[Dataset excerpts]

···

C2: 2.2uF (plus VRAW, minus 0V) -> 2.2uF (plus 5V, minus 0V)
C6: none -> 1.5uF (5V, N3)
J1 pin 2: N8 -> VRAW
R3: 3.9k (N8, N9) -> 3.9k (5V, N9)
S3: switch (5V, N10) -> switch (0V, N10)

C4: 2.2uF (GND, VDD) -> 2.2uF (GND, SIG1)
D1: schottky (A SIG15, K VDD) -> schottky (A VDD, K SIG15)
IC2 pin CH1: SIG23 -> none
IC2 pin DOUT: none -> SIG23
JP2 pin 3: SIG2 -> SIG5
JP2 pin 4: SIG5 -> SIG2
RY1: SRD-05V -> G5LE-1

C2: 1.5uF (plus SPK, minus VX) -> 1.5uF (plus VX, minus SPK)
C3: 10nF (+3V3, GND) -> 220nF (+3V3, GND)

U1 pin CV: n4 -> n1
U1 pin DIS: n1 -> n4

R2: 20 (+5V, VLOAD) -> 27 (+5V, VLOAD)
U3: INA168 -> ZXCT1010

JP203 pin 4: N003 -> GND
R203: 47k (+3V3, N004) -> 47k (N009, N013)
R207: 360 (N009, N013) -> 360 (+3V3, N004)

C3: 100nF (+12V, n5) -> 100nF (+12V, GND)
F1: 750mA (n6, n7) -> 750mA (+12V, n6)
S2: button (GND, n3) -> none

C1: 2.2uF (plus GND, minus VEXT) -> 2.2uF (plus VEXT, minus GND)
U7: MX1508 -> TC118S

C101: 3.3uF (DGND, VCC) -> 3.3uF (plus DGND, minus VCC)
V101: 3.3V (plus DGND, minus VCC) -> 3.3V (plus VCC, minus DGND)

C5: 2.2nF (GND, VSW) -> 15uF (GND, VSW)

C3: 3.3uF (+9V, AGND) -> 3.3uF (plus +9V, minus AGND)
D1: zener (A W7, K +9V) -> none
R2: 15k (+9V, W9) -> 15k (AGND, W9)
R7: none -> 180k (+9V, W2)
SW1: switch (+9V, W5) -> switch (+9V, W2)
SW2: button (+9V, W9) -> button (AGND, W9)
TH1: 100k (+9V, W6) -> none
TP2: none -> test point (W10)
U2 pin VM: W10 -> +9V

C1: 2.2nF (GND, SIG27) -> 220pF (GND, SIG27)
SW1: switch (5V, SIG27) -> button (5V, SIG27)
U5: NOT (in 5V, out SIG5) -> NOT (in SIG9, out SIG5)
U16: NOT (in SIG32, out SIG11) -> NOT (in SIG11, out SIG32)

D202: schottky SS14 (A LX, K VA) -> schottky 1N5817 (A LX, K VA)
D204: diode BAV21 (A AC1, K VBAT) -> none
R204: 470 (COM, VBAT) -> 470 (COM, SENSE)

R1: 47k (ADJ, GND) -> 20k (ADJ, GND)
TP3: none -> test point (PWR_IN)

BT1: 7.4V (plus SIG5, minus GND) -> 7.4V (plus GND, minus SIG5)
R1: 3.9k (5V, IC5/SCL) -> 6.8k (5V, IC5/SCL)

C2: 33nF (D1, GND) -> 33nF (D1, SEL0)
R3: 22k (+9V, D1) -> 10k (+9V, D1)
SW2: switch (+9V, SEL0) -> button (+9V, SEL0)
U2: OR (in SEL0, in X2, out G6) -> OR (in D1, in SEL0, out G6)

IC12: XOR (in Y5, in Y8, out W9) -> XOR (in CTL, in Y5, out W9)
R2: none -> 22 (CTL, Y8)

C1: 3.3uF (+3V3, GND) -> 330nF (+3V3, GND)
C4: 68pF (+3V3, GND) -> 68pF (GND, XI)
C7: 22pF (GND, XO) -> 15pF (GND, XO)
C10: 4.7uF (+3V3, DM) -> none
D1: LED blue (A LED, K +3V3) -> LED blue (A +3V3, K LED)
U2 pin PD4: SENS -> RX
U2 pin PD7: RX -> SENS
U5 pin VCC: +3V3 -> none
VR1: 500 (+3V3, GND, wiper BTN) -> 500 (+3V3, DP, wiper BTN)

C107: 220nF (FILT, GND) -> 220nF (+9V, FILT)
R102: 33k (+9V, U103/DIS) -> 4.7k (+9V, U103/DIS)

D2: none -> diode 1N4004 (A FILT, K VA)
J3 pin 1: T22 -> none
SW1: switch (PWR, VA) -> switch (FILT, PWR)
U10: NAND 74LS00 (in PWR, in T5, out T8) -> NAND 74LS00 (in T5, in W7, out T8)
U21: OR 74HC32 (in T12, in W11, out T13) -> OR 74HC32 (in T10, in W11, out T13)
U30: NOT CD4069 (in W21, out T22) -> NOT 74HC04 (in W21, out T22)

···

**Exercise**
Repeat the data in its entirety, word for word.

**Exercise solution**
C2: 2.2uF (plus VRAW, minus 0V) -> 2.2uF (plus 5V, minus 0V)
C6: none -> 1.5uF (5V, N3)
J1 pin 2: N8 -> VRAW
R3: 3.9k (N8, N9) -> 3.9k (5V, N9)
S3: switch (5V, N10) -> switch (0V, N10)

C4: 2.2uF (GND, VDD) -> 2.2uF (GND, SIG1)
D1: schottky (A SIG15, K VDD) -> schottky (A VDD, K SIG15)
IC2 pin CH1: SIG23 -> none
IC2 pin DOUT: none -> SIG23
JP2 pin 3: SIG2 -> SIG5
JP2 pin 4: SIG5 -> SIG2
RY1: SRD-05V -> G5LE-1

C2: 1.5uF (plus SPK, minus VX) -> 1.5uF (plus VX, minus SPK)
C3: 10nF (+3V3, GND) -> 220nF (+3V3, GND)

U1 pin CV: n4 -> n1
U1 pin DIS: n1 -> n4

R2: 20 (+5V, VLOAD) -> 27 (+5V, VLOAD)
U3: INA168 -> ZXCT1010

JP203 pin 4: N003 -> GND
R203: 47k (+3V3, N004) -> 47k (N009, N013)
R207: 360 (N009, N013) -> 360 (+3V3, N004)

C3: 100nF (+12V, n5) -> 100nF (+12V, GND)
F1: 750mA (n6, n7) -> 750mA (+12V, n6)
S2: button (GND, n3) -> none

C1: 2.2uF (plus GND, minus VEXT) -> 2.2uF (plus VEXT, minus GND)
U7: MX1508 -> TC118S

C101: 3.3uF (DGND, VCC) -> 3.3uF (plus DGND, minus VCC)
V101: 3.3V (plus DGND, minus VCC) -> 3.3V (plus VCC, minus DGND)

C5: 2.2nF (GND, VSW) -> 15uF (GND, VSW)

C3: 3.3uF (+9V, AGND) -> 3.3uF (plus +9V, minus AGND)
D1: zener (A W7, K +9V) -> none
R2: 15k (+9V, W9) -> 15k (AGND, W9)
R7: none -> 180k (+9V, W2)
SW1: switch (+9V, W5) -> switch (+9V, W2)
SW2: button (+9V, W9) -> button (AGND, W9)
TH1: 100k (+9V, W6) -> none
TP2: none -> test point (W10)
U2 pin VM: W10 -> +9V

C1: 2.2nF (GND, SIG27) -> 220pF (GND, SIG27)
SW1: switch (5V, SIG27) -> button (5V, SIG27)
U5: NOT (in 5V, out SIG5) -> NOT (in SIG9, out SIG5)
U16: NOT (in SIG32, out SIG11) -> NOT (in SIG11, out SIG32)

D202: schottky SS14 (A LX, K VA) -> schottky 1N5817 (A LX, K VA)
D204: diode BAV21 (A AC1, K VBAT) -> none
R204: 470 (COM, VBAT) -> 470 (COM, SENSE)

R1: 47k (ADJ, GND) -> 20k (ADJ, GND)
TP3: none -> test point (PWR_IN)

BT1: 7.4V (plus SIG5, minus GND) -> 7.4V (plus GND, minus SIG5)
R1: 3.9k (5V, IC5/SCL) -> 6.8k (5V, IC5/SCL)

C2: 33nF (D1, GND) -> 33nF (D1, SEL0)
R3: 22k (+9V, D1) -> 10k (+9V, D1)
SW2: switch (+9V, SEL0) -> button (+9V, SEL0)
U2: OR (in SEL0, in X2, out G6) -> OR (in D1, in SEL0, out G6)

IC12: XOR (in Y5, in Y8, out W9) -> XOR (in CTL, in Y5, out W9)
R2: none -> 22 (CTL, Y8)

C1: 3.3uF (+3V3, GND) -> 330nF (+3V3, GND)
C4: 68pF (+3V3, GND) -> 68pF (GND, XI)
C7: 22pF (GND, XO) -> 15pF (GND, XO)
C10: 4.7uF (+3V3, DM) -> none
D1: LED blue (A LED, K +3V3) -> LED blue (A +3V3, K LED)
U2 pin PD4: SENS -> RX
U2 pin PD7: RX -> SENS
U5 pin VCC: +3V3 -> none
VR1: 500 (+3V3, GND, wiper BTN) -> 500 (+3V3, DP, wiper BTN)

C107: 220nF (FILT, GND) -> 220nF (+9V, FILT)
R102: 33k (+9V, U103/DIS) -> 4.7k (+9V, U103/DIS)

D2: none -> diode 1N4004 (A FILT, K VA)
J3 pin 1: T22 -> none
SW1: switch (PWR, VA) -> switch (FILT, PWR)
U10: NAND 74LS00 (in PWR, in T5, out T8) -> NAND 74LS00 (in T5, in W7, out T8)
U21: OR 74HC32 (in T12, in W11, out T13) -> OR 74HC32 (in T10, in W11, out T13)
U30: NOT CD4069 (in W21, out T22) -> NOT 74HC04 (in W21, out T22)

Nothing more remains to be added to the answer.